DATA FOR PROCESSING below:

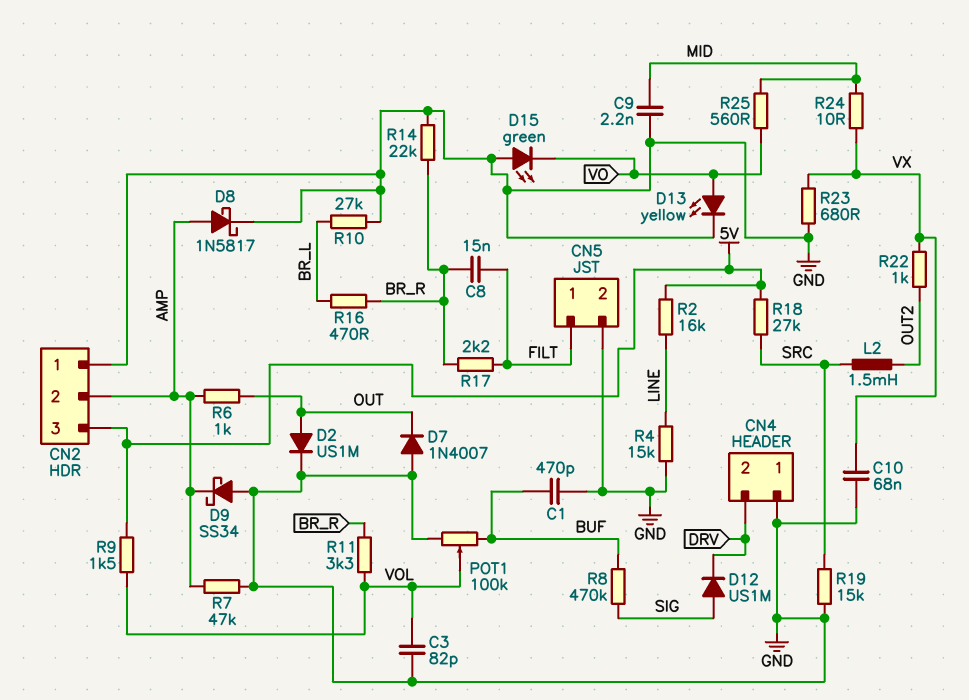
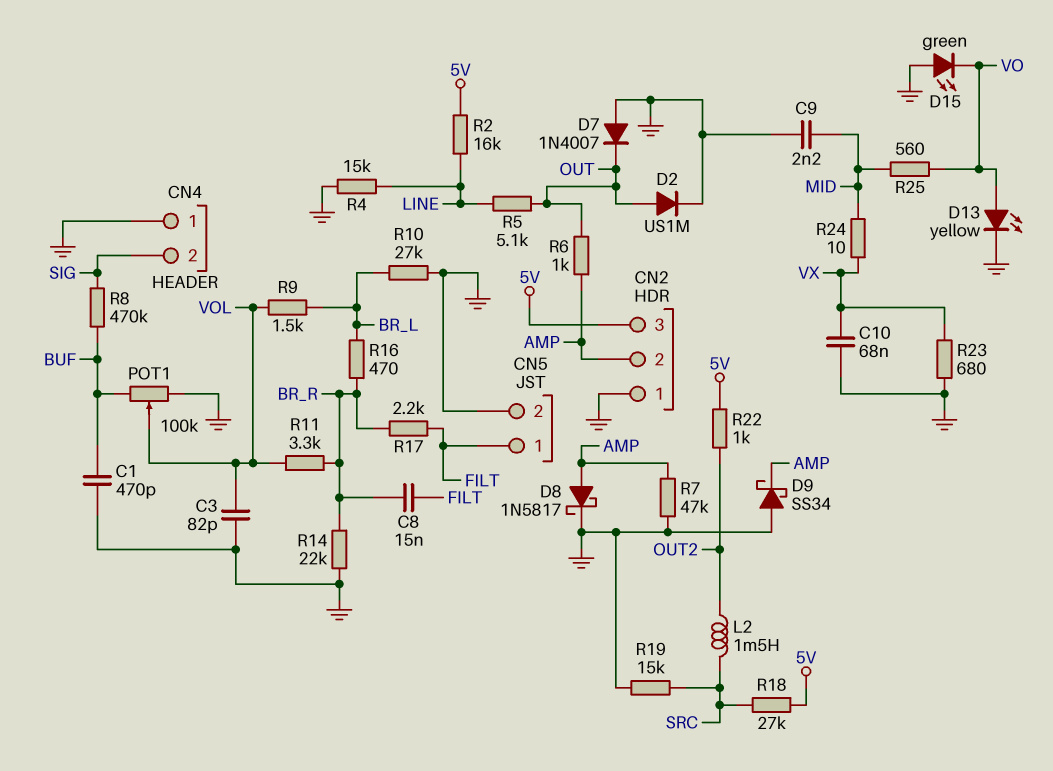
CN4 pin 2: DRV -> SIG
D12: diode US1M (A SIG, K DRV) -> none
R5: none -> 5.1k (LINE, OUT)
R9: 1.5k (5V, VOL) -> 1.5k (BR_L, VOL)
R22: 1k (OUT2, VX) -> 1k (5V, OUT2)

End of DATA FOR PROCESSING.

DESCRIPTION OF THE TASK:
Each line of the listing is to be retyped exactly, and its pictures are to be dropped.

TASK SOLUTION:
CN4 pin 2: DRV -> SIG
D12: diode US1M (A SIG, K DRV) -> none
R5: none -> 5.1k (LINE, OUT)
R9: 1.5k (5V, VOL) -> 1.5k (BR_L, VOL)
R22: 1k (OUT2, VX) -> 1k (5V, OUT2)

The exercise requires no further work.